**What to produce**
Select and copy out every line in the records containing "none".

**Supplied data**

-*-*-

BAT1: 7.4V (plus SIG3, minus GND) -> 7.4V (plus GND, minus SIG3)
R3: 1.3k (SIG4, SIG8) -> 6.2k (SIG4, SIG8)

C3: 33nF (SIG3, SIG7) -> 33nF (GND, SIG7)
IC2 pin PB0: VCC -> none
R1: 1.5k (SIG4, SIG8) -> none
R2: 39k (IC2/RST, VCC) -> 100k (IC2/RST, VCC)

-*-*-

**Written solution**
IC2 pin PB0: VCC -> none
R1: 1.5k (SIG4, SIG8) -> none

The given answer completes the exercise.